Problem to work on: Set down exactly the lines from the one containing "(291, 130) = (210, 174): none -> black tape" to the final line of the records below, with every picture omitted.

++++ Provided entries

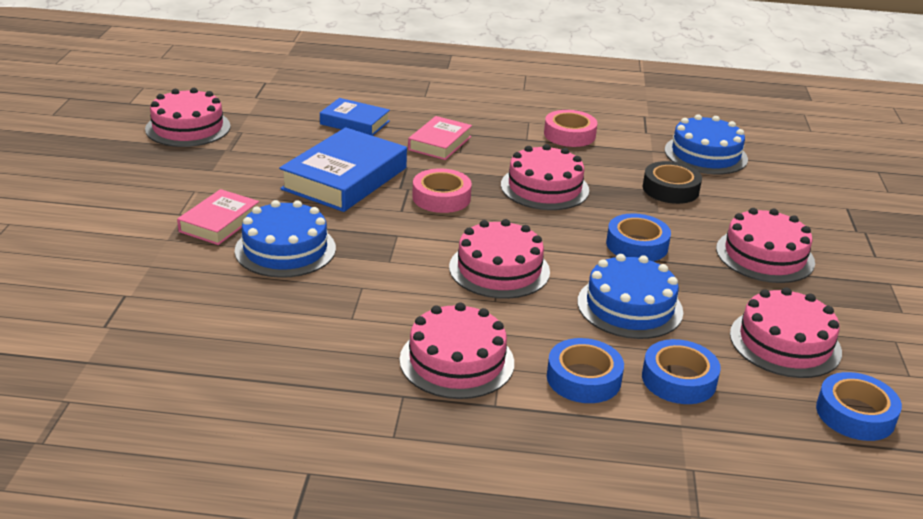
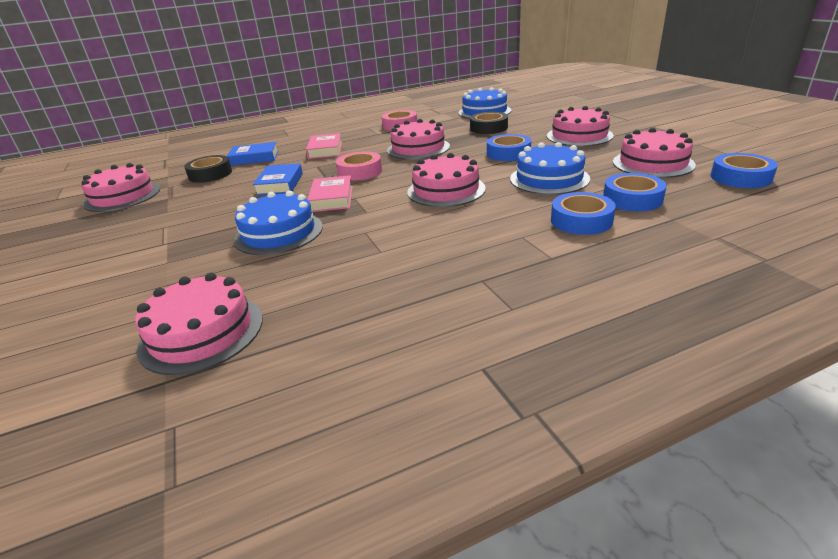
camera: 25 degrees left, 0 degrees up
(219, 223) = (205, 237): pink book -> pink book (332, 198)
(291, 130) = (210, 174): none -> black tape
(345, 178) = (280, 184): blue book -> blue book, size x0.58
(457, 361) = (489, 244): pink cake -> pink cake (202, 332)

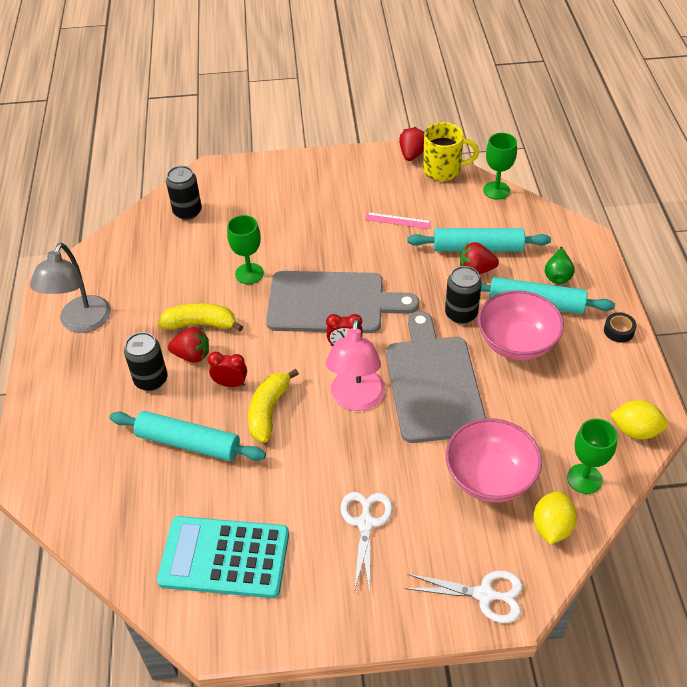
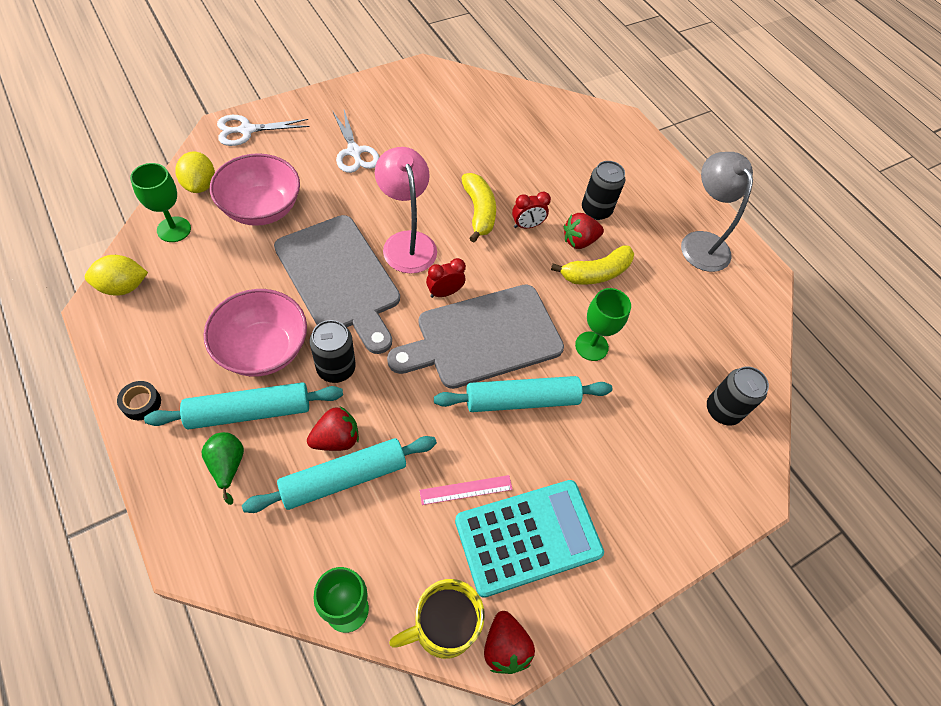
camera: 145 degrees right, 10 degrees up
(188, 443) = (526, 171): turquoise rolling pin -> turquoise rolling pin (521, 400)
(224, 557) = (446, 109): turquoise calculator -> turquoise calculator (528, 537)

++++++++

The answer:
(291, 130) = (210, 174): none -> black tape
(345, 178) = (280, 184): blue book -> blue book, size x0.58
(457, 361) = (489, 244): pink cake -> pink cake (202, 332)

camera: 145 degrees right, 10 degrees up
(188, 443) = (526, 171): turquoise rolling pin -> turquoise rolling pin (521, 400)
(224, 557) = (446, 109): turquoise calculator -> turquoise calculator (528, 537)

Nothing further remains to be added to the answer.